» YOUR TASK
Each line starting at the one that contains "(250, 329) = (301, 151): pink" and ending at the one that contains "(973, 492) = (399, 255): white" must be returned exactly, and the rest of the listing is left out.

» PROVIDED RECORDS

╭──

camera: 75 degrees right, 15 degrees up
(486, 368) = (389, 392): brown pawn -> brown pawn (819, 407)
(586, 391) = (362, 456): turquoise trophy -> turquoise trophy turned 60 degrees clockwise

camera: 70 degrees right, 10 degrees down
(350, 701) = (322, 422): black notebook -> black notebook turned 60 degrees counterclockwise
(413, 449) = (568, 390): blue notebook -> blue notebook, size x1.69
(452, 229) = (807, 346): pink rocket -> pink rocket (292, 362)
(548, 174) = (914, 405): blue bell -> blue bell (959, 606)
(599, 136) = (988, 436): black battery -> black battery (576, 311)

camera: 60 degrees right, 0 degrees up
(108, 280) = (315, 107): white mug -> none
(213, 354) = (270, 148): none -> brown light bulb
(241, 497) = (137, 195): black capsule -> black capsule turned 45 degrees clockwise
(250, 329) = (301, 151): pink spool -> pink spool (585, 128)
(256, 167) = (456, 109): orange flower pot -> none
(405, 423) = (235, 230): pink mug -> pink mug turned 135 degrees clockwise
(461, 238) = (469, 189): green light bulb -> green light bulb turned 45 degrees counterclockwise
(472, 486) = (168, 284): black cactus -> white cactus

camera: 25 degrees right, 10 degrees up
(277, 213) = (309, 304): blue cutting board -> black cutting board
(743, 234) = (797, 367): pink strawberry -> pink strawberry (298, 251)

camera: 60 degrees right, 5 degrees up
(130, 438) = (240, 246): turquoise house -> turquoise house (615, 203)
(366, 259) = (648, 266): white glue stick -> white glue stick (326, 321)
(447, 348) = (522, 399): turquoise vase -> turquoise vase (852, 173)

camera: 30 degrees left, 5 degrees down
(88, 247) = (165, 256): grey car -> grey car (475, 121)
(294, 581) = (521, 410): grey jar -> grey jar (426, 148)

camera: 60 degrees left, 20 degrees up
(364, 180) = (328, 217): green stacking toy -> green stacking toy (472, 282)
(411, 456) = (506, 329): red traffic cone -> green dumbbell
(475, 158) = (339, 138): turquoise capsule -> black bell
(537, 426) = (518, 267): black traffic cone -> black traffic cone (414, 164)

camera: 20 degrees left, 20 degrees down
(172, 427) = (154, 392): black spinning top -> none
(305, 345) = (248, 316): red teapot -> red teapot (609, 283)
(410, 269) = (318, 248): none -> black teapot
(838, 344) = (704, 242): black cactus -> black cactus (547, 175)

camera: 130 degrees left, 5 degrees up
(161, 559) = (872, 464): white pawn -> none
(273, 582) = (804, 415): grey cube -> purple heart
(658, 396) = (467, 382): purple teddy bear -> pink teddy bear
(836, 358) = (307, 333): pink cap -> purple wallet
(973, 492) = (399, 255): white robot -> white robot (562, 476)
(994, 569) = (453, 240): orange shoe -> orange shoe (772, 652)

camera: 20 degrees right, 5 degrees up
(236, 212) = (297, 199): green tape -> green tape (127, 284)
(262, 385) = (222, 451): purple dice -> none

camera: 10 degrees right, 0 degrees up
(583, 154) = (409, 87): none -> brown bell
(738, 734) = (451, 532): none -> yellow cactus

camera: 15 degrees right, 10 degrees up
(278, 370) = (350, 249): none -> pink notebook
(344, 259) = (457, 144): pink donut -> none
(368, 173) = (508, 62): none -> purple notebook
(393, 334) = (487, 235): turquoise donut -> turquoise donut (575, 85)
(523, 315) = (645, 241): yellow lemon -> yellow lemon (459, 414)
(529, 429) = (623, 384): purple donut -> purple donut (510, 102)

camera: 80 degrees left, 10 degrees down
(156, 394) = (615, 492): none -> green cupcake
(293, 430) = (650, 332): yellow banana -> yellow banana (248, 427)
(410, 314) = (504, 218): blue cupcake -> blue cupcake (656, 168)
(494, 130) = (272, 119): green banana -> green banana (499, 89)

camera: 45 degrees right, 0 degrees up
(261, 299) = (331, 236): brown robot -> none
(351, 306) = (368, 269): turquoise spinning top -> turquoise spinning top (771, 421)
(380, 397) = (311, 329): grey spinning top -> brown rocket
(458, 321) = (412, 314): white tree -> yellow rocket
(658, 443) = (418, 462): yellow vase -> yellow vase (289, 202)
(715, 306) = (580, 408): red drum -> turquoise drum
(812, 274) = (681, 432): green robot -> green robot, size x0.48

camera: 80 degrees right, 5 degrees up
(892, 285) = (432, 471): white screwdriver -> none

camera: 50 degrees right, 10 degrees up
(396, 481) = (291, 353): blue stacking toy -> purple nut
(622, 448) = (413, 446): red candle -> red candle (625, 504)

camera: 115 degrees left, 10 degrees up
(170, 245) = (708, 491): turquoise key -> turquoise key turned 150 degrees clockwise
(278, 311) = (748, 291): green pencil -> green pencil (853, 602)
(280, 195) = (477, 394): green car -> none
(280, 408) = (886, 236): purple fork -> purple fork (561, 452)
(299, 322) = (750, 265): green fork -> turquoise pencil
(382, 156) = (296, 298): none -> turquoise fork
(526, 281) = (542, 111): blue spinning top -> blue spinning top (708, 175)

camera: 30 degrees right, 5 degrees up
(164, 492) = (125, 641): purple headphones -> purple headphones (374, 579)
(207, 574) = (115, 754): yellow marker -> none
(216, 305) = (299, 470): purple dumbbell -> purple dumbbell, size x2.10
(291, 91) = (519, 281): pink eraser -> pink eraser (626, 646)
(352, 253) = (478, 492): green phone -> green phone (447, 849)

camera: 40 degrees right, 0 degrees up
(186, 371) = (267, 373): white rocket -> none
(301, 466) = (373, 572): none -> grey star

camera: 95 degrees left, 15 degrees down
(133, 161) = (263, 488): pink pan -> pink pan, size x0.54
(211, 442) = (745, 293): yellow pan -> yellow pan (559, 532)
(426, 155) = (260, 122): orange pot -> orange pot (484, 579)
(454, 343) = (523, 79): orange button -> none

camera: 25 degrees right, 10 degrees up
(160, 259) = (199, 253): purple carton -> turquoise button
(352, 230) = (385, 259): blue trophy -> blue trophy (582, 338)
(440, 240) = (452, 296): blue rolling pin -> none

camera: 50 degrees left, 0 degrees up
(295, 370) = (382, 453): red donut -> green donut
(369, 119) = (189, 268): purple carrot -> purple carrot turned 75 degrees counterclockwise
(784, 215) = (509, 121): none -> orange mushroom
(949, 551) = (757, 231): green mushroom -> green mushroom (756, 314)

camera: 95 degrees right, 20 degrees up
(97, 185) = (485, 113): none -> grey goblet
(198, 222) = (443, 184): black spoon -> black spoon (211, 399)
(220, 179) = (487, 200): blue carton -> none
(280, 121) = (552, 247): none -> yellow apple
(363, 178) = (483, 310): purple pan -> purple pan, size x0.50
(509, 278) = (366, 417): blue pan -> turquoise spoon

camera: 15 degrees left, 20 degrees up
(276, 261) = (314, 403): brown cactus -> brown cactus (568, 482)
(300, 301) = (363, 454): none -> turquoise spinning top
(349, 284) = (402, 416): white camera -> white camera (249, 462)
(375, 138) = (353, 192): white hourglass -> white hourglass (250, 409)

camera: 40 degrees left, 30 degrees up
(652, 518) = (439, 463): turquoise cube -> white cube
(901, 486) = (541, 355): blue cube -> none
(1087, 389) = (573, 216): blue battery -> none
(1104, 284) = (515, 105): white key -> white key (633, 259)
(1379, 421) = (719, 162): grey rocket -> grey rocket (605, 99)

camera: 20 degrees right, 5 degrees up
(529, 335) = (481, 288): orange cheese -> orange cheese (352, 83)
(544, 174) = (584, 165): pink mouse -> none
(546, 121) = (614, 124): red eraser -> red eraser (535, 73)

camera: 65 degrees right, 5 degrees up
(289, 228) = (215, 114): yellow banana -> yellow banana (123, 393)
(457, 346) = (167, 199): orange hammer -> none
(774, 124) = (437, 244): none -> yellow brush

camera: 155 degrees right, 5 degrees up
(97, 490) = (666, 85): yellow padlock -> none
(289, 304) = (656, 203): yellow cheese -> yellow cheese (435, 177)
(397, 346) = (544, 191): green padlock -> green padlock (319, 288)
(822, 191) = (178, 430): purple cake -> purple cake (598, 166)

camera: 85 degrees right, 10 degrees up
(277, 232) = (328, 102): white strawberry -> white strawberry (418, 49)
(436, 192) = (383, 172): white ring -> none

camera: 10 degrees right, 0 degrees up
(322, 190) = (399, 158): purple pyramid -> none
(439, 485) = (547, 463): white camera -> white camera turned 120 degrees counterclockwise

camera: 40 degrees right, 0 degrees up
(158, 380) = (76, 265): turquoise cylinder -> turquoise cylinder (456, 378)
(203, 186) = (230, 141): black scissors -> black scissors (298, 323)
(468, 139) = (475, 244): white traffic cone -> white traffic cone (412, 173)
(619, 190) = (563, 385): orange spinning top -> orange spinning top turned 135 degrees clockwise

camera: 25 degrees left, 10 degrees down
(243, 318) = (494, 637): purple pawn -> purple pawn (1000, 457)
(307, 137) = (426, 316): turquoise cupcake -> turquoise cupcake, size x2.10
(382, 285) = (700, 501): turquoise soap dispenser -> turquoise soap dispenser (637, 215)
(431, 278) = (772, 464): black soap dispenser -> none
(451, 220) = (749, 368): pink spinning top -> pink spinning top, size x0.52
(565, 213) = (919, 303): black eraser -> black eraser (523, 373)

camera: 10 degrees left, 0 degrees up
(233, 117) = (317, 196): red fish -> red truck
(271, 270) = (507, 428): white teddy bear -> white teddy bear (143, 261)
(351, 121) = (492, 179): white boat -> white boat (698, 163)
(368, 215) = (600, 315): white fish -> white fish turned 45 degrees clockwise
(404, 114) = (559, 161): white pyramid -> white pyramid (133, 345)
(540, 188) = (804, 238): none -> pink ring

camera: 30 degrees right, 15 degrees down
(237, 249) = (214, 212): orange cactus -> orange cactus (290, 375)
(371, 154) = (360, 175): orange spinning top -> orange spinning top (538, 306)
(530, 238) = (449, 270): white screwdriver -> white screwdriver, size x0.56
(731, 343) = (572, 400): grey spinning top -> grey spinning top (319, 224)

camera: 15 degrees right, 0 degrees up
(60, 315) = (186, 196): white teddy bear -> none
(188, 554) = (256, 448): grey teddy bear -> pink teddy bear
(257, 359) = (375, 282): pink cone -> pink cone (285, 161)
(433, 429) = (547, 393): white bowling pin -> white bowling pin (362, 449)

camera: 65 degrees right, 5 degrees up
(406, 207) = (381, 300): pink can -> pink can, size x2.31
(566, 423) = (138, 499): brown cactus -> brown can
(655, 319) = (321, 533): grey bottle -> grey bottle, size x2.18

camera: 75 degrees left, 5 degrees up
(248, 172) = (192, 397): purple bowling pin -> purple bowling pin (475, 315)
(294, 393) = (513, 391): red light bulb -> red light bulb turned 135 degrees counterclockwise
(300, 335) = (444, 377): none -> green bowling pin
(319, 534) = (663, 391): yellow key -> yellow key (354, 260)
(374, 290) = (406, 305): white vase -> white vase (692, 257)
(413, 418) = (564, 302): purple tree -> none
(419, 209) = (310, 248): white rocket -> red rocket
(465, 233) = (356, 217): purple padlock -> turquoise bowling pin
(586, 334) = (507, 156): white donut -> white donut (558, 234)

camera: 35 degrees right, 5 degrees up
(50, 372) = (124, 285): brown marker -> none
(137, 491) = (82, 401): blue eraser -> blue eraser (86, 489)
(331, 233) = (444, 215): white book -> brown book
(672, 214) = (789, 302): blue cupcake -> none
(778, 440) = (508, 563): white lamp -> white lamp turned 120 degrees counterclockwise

╰──

» RESULT FOR THIS TASK
(250, 329) = (301, 151): pink spool -> pink spool (585, 128)
(256, 167) = (456, 109): orange flower pot -> none
(405, 423) = (235, 230): pink mug -> pink mug turned 135 degrees clockwise
(461, 238) = (469, 189): green light bulb -> green light bulb turned 45 degrees counterclockwise
(472, 486) = (168, 284): black cactus -> white cactus

camera: 25 degrees right, 10 degrees up
(277, 213) = (309, 304): blue cutting board -> black cutting board
(743, 234) = (797, 367): pink strawberry -> pink strawberry (298, 251)

camera: 60 degrees right, 5 degrees up
(130, 438) = (240, 246): turquoise house -> turquoise house (615, 203)
(366, 259) = (648, 266): white glue stick -> white glue stick (326, 321)
(447, 348) = (522, 399): turquoise vase -> turquoise vase (852, 173)

camera: 30 degrees left, 5 degrees down
(88, 247) = (165, 256): grey car -> grey car (475, 121)
(294, 581) = (521, 410): grey jar -> grey jar (426, 148)

camera: 60 degrees left, 20 degrees up
(364, 180) = (328, 217): green stacking toy -> green stacking toy (472, 282)
(411, 456) = (506, 329): red traffic cone -> green dumbbell
(475, 158) = (339, 138): turquoise capsule -> black bell
(537, 426) = (518, 267): black traffic cone -> black traffic cone (414, 164)

camera: 20 degrees left, 20 degrees down
(172, 427) = (154, 392): black spinning top -> none
(305, 345) = (248, 316): red teapot -> red teapot (609, 283)
(410, 269) = (318, 248): none -> black teapot
(838, 344) = (704, 242): black cactus -> black cactus (547, 175)

camera: 130 degrees left, 5 degrees up
(161, 559) = (872, 464): white pawn -> none
(273, 582) = (804, 415): grey cube -> purple heart
(658, 396) = (467, 382): purple teddy bear -> pink teddy bear
(836, 358) = (307, 333): pink cap -> purple wallet
(973, 492) = (399, 255): white robot -> white robot (562, 476)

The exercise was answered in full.